PROVIDED ENTRIES
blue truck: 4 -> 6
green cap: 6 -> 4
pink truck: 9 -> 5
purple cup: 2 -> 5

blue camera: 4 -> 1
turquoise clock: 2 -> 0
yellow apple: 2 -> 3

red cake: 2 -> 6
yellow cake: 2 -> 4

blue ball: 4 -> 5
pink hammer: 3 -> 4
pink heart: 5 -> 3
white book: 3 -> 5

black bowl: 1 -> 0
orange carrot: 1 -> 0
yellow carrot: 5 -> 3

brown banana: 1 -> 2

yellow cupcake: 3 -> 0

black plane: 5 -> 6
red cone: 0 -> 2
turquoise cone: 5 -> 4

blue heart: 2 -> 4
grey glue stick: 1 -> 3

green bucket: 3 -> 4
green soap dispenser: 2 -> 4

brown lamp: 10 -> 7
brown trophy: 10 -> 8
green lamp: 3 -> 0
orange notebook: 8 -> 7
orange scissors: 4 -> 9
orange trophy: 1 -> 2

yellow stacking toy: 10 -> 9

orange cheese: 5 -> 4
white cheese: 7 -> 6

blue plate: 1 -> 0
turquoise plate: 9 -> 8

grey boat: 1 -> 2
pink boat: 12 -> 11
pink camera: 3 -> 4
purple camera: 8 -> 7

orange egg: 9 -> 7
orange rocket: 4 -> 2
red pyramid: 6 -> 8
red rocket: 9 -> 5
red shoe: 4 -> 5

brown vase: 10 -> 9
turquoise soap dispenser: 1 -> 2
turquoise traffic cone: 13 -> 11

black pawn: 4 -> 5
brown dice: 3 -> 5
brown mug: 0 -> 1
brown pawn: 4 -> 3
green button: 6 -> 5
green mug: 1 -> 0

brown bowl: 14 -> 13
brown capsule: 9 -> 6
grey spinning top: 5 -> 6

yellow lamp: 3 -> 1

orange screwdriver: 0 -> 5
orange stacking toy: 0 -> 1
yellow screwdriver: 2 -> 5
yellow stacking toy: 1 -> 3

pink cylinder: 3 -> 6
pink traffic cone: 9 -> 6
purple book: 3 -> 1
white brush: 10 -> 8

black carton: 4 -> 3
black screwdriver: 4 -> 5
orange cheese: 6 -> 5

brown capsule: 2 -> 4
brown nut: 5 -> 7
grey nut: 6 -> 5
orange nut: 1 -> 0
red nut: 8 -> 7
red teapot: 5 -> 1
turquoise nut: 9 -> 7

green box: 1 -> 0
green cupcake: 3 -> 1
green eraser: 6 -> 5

ACTION ITEM
Take from the material above the lines running from the one with "orange cheese: 5 -> 4" through the one with "pink cylinder: 3 -> 6", and repeat them exactly, with nothing else.

EXERCISE RESULT
orange cheese: 5 -> 4
white cheese: 7 -> 6

blue plate: 1 -> 0
turquoise plate: 9 -> 8

grey boat: 1 -> 2
pink boat: 12 -> 11
pink camera: 3 -> 4
purple camera: 8 -> 7

orange egg: 9 -> 7
orange rocket: 4 -> 2
red pyramid: 6 -> 8
red rocket: 9 -> 5
red shoe: 4 -> 5

brown vase: 10 -> 9
turquoise soap dispenser: 1 -> 2
turquoise traffic cone: 13 -> 11

black pawn: 4 -> 5
brown dice: 3 -> 5
brown mug: 0 -> 1
brown pawn: 4 -> 3
green button: 6 -> 5
green mug: 1 -> 0

brown bowl: 14 -> 13
brown capsule: 9 -> 6
grey spinning top: 5 -> 6

yellow lamp: 3 -> 1

orange screwdriver: 0 -> 5
orange stacking toy: 0 -> 1
yellow screwdriver: 2 -> 5
yellow stacking toy: 1 -> 3

pink cylinder: 3 -> 6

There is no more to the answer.